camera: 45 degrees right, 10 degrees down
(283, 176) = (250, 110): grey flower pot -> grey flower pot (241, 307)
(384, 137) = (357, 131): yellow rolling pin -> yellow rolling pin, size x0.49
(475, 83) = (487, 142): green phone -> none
* * *
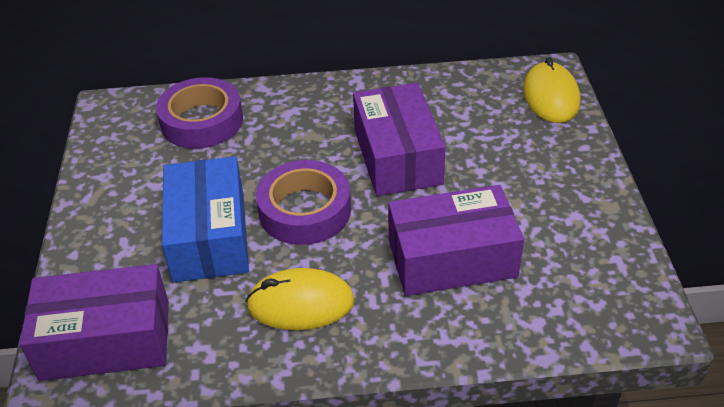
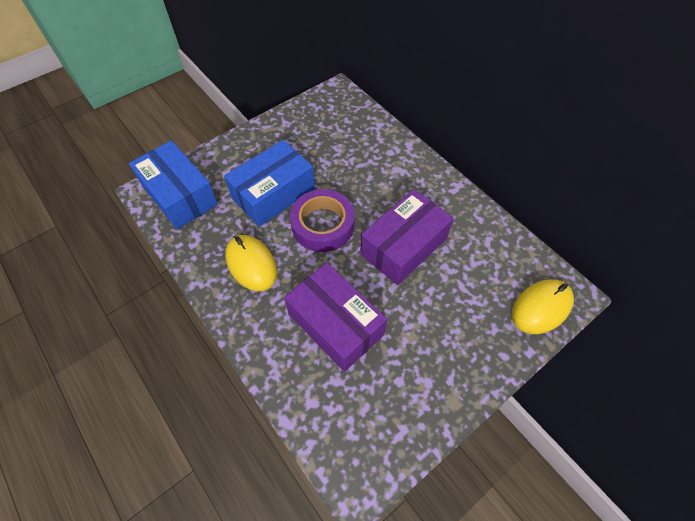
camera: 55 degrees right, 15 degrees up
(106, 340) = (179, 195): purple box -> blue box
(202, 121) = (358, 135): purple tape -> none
==
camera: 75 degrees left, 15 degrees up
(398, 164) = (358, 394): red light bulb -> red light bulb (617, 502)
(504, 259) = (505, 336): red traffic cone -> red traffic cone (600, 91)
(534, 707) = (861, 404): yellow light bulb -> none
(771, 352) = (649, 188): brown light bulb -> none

Task instructions: Could you repeat exactly the lines above from the line with "camera: 45 degrees right, 10 degrees down" up to and including the line with "(475, 83) = (487, 142): green phone -> none", and only those?

Your response:
camera: 45 degrees right, 10 degrees down
(283, 176) = (250, 110): grey flower pot -> grey flower pot (241, 307)
(384, 137) = (357, 131): yellow rolling pin -> yellow rolling pin, size x0.49
(475, 83) = (487, 142): green phone -> none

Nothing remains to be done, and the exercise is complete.